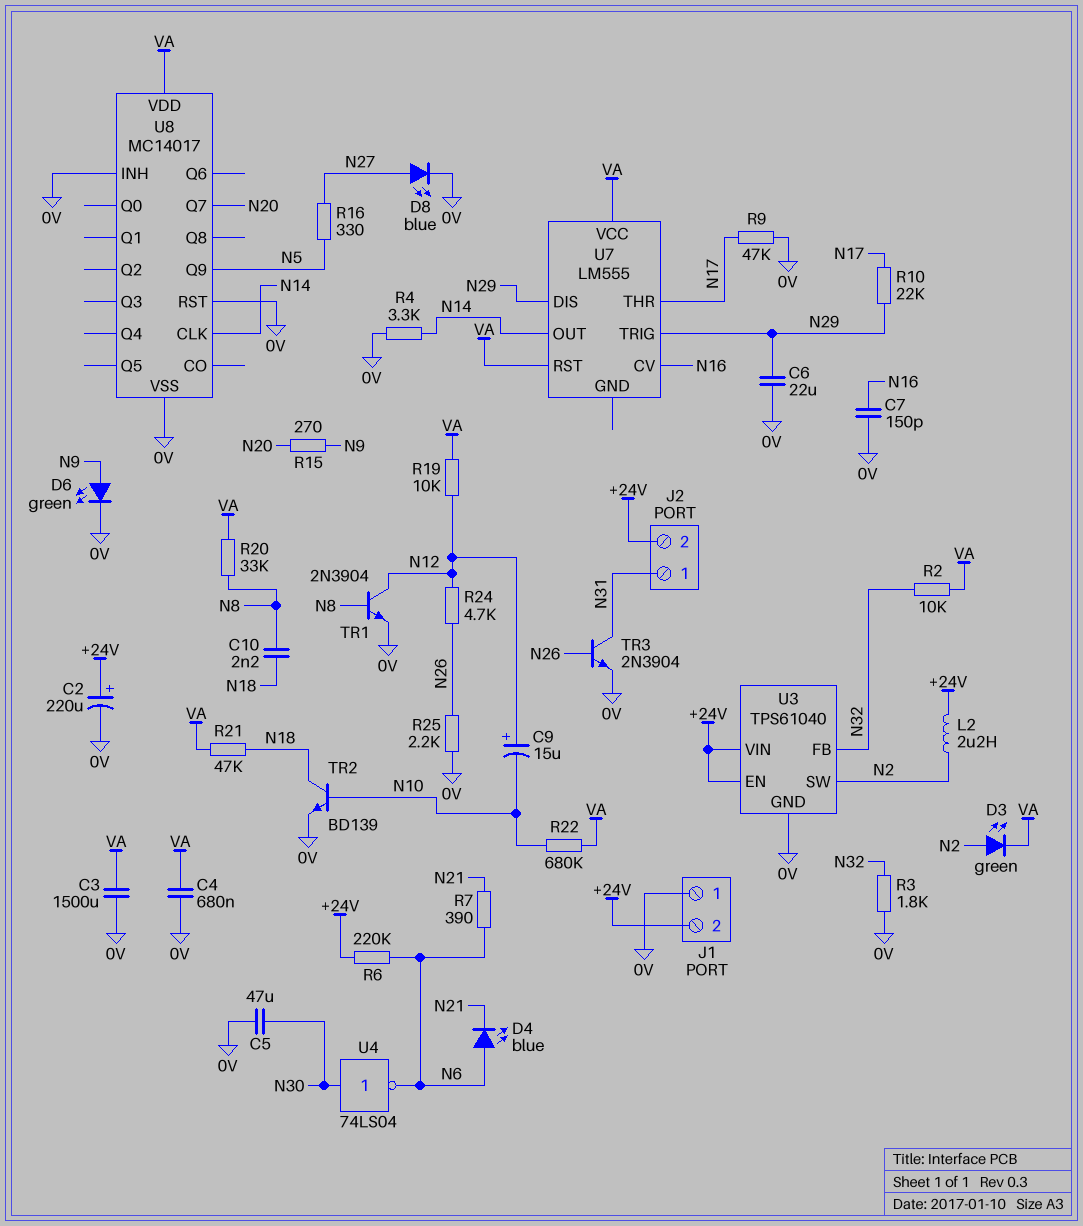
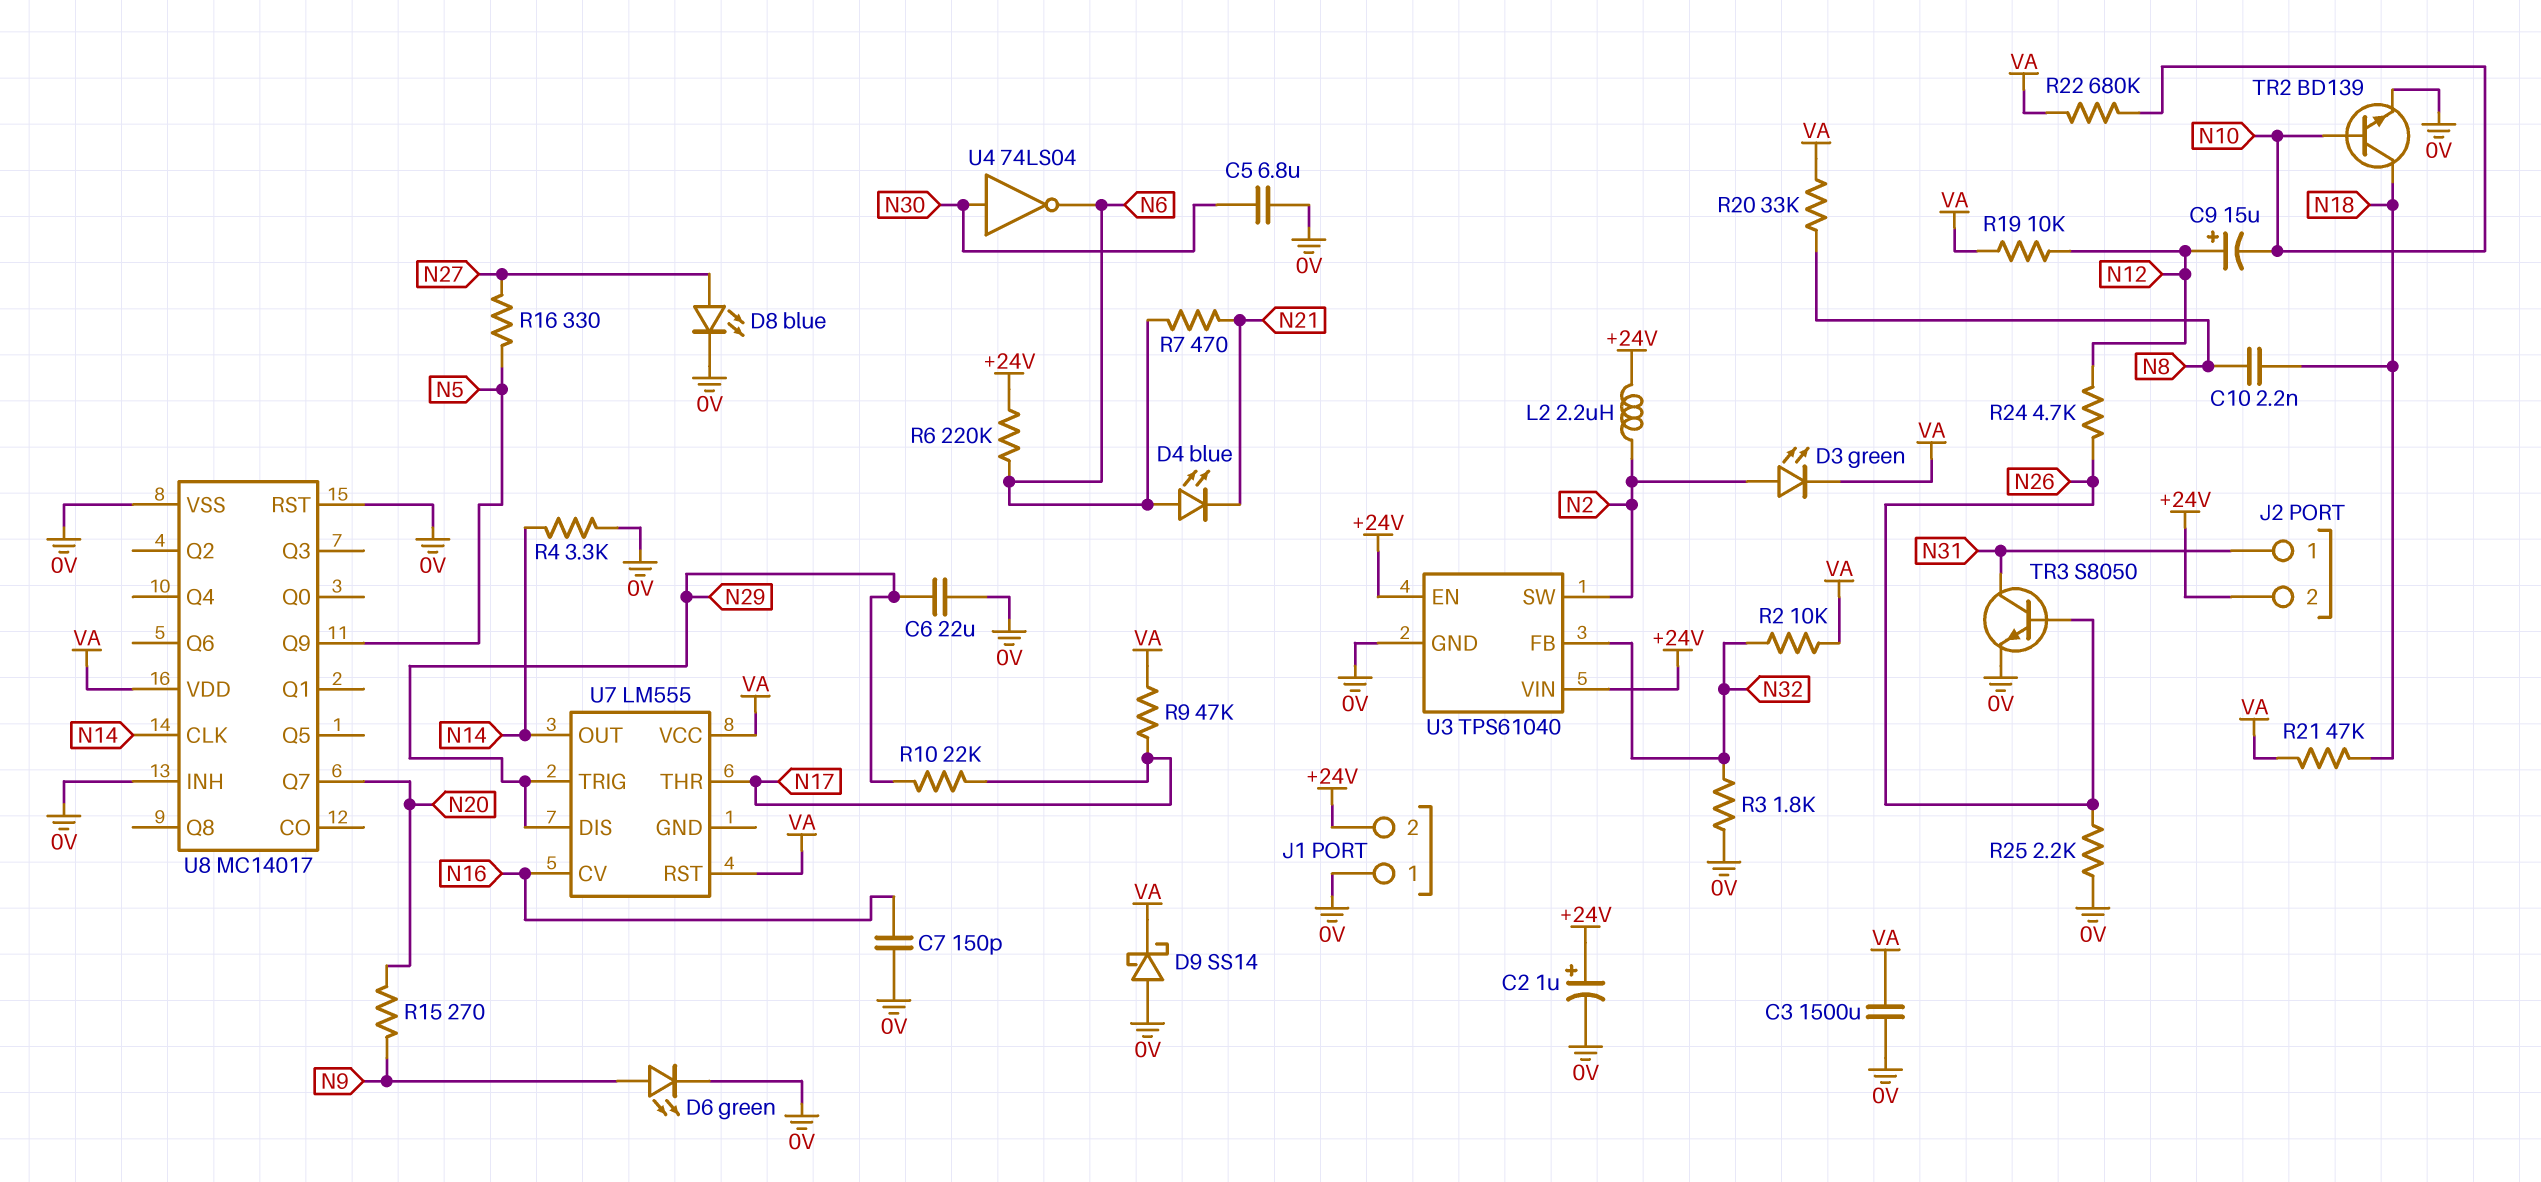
C2: 220uF (plus +24V, minus 0V) -> 1uF (plus +24V, minus 0V)
C4: 680nF (0V, VA) -> none
C5: 47uF (0V, N30) -> 6.8uF (0V, N30)
D9: none -> schottky SS14 (A 0V, K VA)
R7: 390 (N6, N21) -> 470 (N6, N21)
R9: 47k (0V, N17) -> 47k (N17, VA)
TR1: NPN 2N3904 (B N8, C N12, E 0V) -> none
TR3: NPN 2N3904 (B N26, C N31, E 0V) -> NPN S8050 (B N26, C N31, E 0V)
_ _ _ _
To do – Give back the material above exactly as it appears, minus the pictures.

Result of this task –
C2: 220uF (plus +24V, minus 0V) -> 1uF (plus +24V, minus 0V)
C4: 680nF (0V, VA) -> none
C5: 47uF (0V, N30) -> 6.8uF (0V, N30)
D9: none -> schottky SS14 (A 0V, K VA)
R7: 390 (N6, N21) -> 470 (N6, N21)
R9: 47k (0V, N17) -> 47k (N17, VA)
TR1: NPN 2N3904 (B N8, C N12, E 0V) -> none
TR3: NPN 2N3904 (B N26, C N31, E 0V) -> NPN S8050 (B N26, C N31, E 0V)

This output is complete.